> **WHAT YOU NEED TO DO**
The output is the lines below from the one with "black cup: 2 -> 3" through the one with "turquoise jar: 0 -> 1", both included, printed exactly and with no other line.

(DATA SECTION begins)

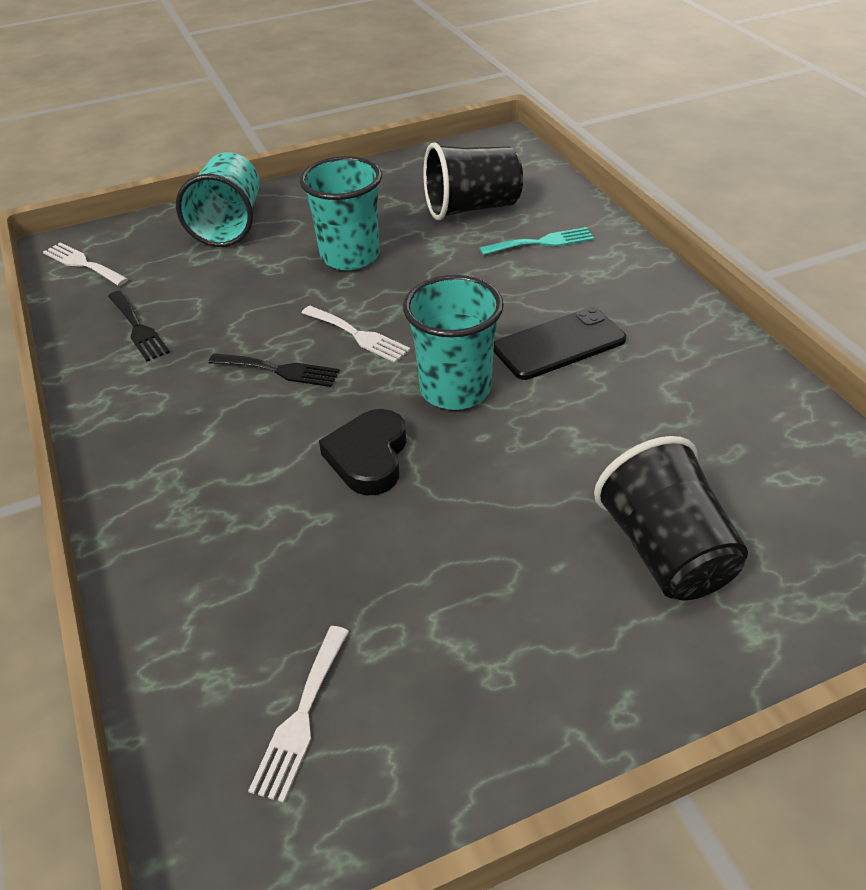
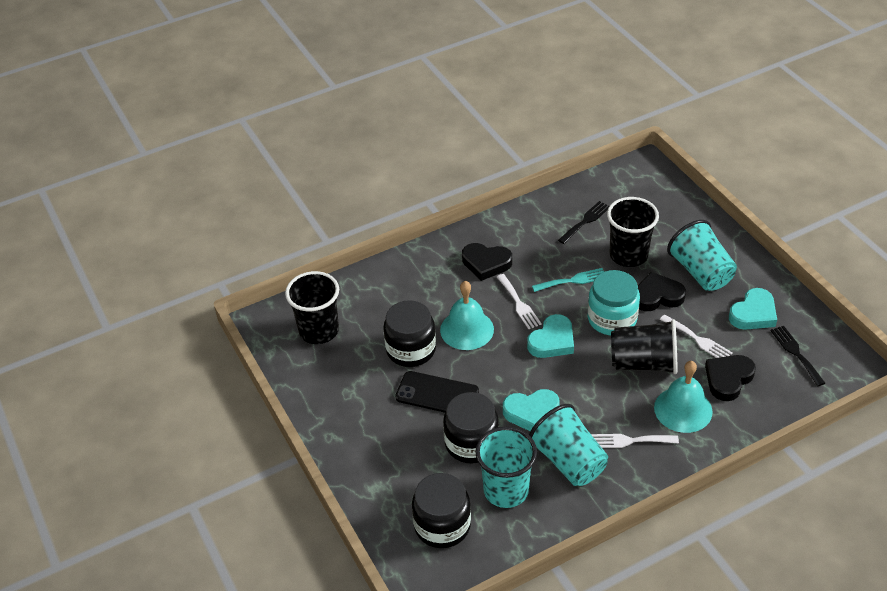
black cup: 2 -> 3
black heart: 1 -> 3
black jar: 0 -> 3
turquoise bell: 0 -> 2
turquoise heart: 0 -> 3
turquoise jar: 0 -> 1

(DATA SECTION ends)
(DATA SECTION begins)

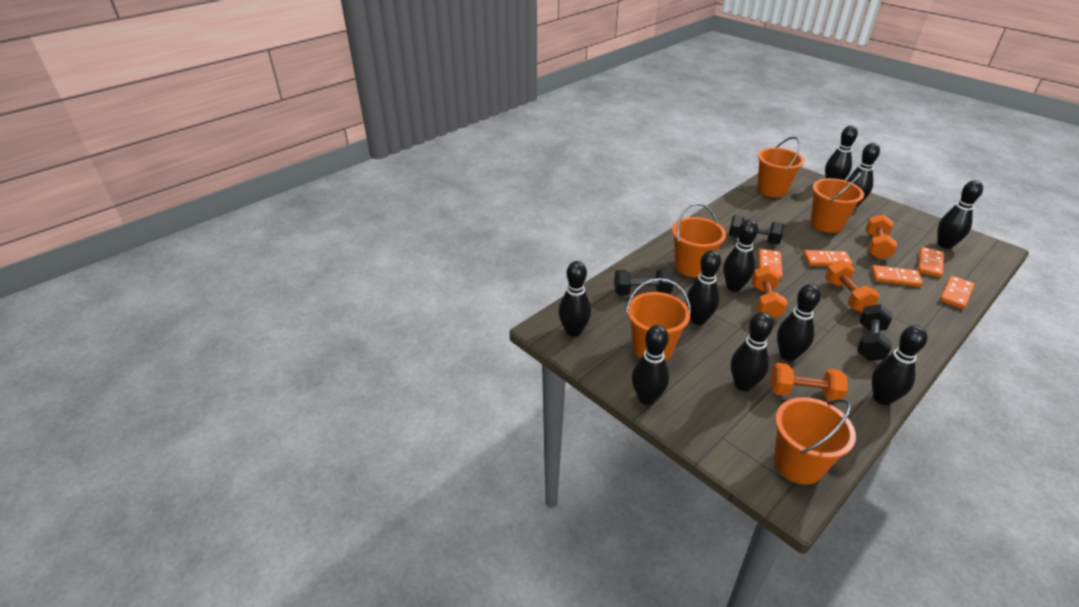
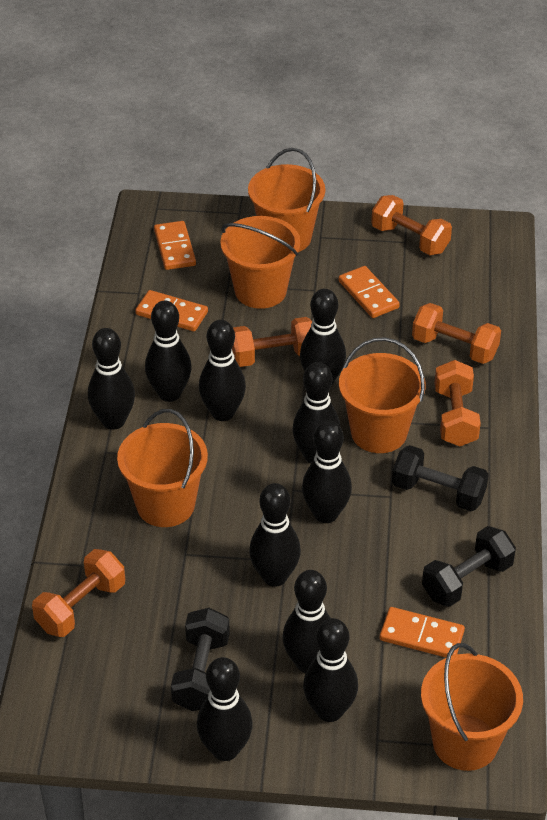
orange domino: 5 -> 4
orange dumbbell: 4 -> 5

(DATA SECTION ends)

> **RESPONSE FOR THIS EXERCISE**
black cup: 2 -> 3
black heart: 1 -> 3
black jar: 0 -> 3
turquoise bell: 0 -> 2
turquoise heart: 0 -> 3
turquoise jar: 0 -> 1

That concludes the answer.